+++ Supplied records

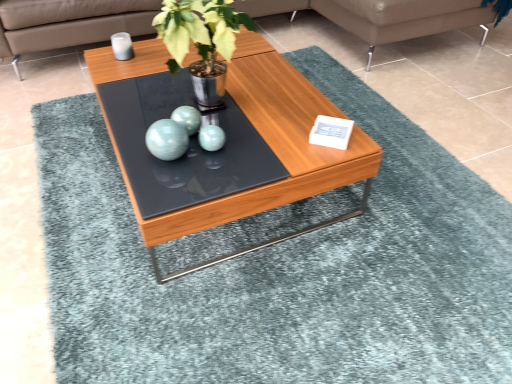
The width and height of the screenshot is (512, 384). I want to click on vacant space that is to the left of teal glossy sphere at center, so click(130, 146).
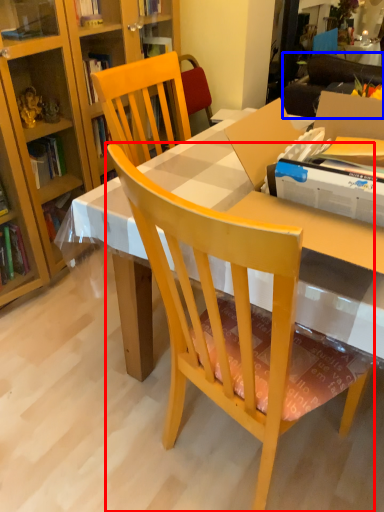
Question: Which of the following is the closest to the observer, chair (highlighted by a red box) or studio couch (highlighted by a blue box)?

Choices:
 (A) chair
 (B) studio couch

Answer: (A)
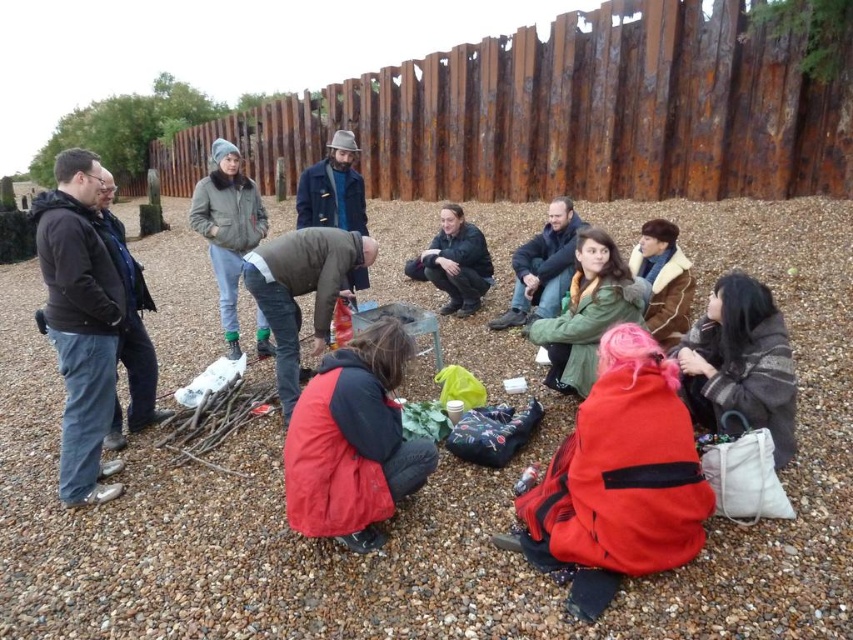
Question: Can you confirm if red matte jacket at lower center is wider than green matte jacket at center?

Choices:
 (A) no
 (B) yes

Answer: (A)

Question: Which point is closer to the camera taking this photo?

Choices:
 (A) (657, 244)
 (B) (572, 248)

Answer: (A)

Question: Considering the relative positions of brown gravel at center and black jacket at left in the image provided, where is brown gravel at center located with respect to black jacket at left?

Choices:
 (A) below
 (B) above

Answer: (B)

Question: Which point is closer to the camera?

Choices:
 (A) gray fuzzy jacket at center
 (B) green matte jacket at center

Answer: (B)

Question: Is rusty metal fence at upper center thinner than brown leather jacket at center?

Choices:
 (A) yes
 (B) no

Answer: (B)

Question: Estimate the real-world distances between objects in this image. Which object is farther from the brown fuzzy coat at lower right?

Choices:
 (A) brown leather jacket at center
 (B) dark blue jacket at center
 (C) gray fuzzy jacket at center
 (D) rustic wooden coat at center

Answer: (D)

++++++
+++ Supplied records

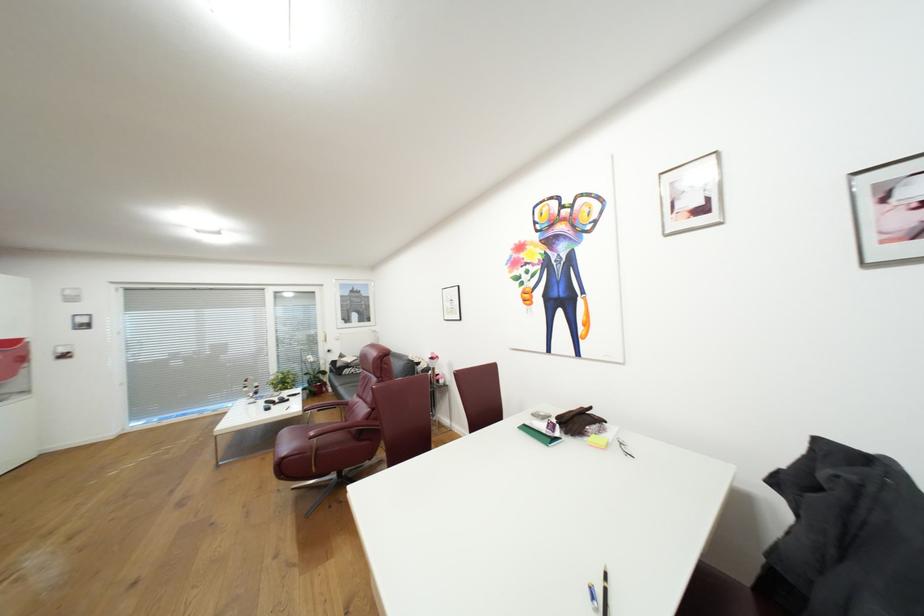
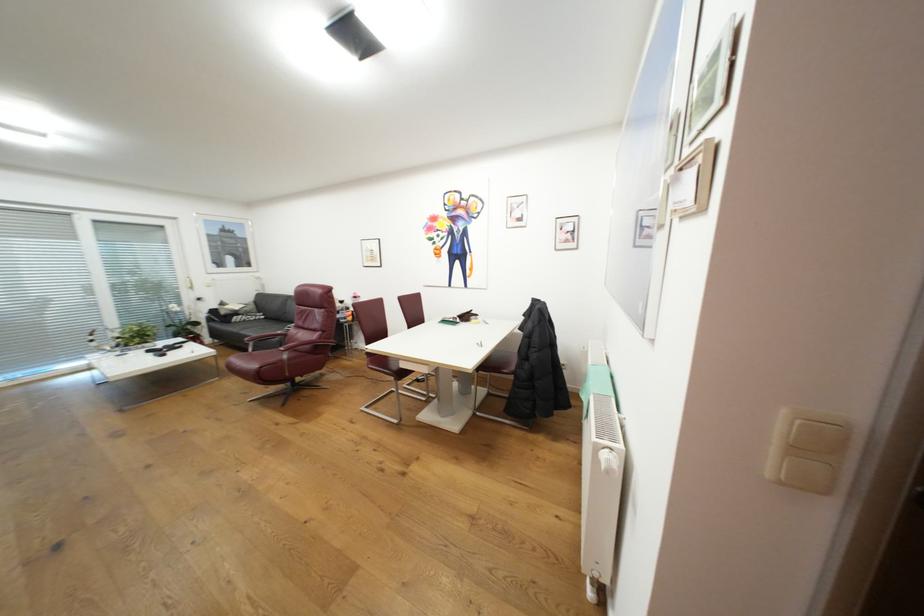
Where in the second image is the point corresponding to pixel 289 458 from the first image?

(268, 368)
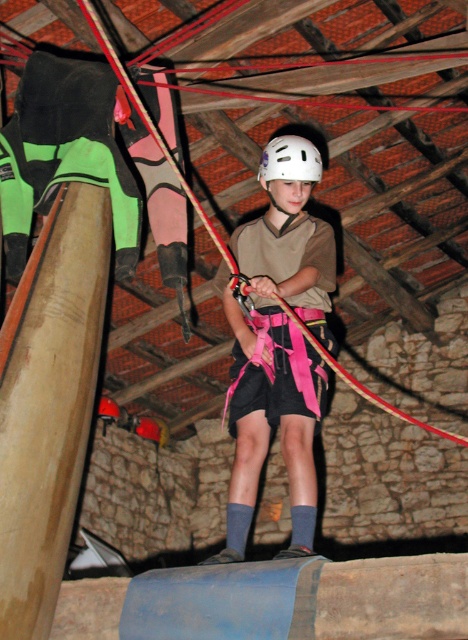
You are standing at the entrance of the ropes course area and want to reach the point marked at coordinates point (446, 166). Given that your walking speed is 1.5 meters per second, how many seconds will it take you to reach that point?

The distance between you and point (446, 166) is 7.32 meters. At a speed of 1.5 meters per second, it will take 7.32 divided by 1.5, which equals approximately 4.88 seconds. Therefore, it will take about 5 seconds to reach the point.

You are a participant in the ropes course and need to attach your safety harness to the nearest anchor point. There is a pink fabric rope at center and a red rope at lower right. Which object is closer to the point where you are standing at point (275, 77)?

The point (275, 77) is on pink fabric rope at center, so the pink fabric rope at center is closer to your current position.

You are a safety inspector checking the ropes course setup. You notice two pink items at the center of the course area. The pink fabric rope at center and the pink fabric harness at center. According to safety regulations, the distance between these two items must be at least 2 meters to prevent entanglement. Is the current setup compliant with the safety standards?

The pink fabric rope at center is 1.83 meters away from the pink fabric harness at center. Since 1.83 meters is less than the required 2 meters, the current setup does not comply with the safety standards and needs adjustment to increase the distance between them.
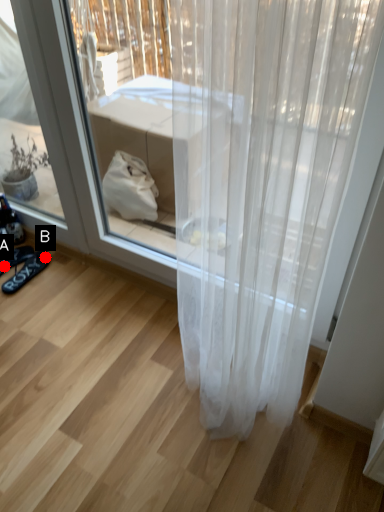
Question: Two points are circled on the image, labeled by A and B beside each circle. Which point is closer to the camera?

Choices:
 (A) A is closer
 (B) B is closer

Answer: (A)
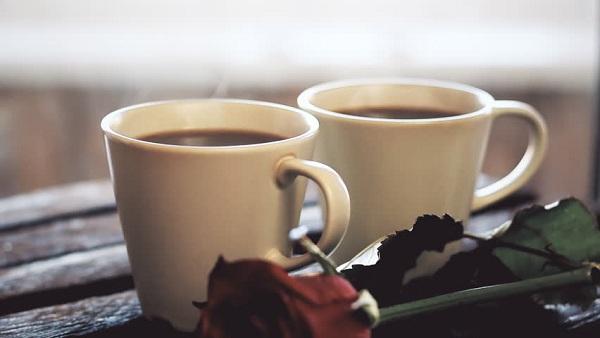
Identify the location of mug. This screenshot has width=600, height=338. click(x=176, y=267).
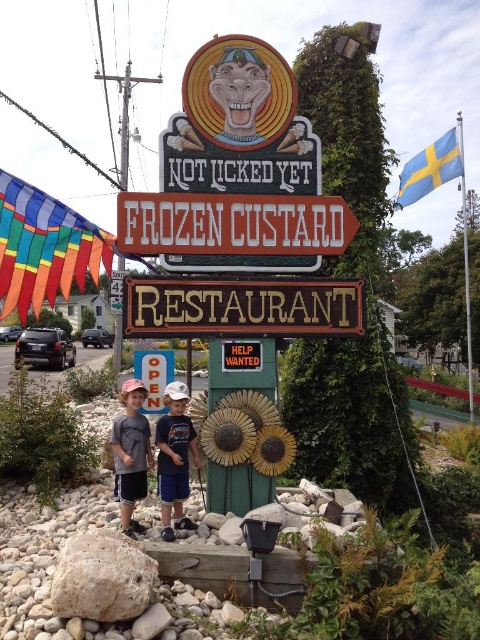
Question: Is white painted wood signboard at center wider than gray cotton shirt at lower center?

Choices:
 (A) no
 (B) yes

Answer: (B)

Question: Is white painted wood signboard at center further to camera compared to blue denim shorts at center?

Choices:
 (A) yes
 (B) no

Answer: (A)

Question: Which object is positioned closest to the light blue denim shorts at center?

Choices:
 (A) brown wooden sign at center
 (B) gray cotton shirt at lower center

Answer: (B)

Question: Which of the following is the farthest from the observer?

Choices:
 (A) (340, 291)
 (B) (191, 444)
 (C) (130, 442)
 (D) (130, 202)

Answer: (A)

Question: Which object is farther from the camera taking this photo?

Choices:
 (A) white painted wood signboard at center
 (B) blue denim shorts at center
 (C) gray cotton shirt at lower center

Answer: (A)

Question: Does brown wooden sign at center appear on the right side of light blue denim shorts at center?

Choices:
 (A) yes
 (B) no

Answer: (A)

++++++

What is expected —
Pull out each line of the records that contains the word "want" and list those lines.

Exercise answer —
The width and height of the screenshot is (512, 384). I want to click on vacant space that is to the left of teal glossy sphere at center, so click(130, 146).
You are standing at the entrance of the ropes course area and want to reach the point marked at coordinates point (446, 166). Given that your walking speed is 1.5 meters per second, how many seconds will it take you to reach that point?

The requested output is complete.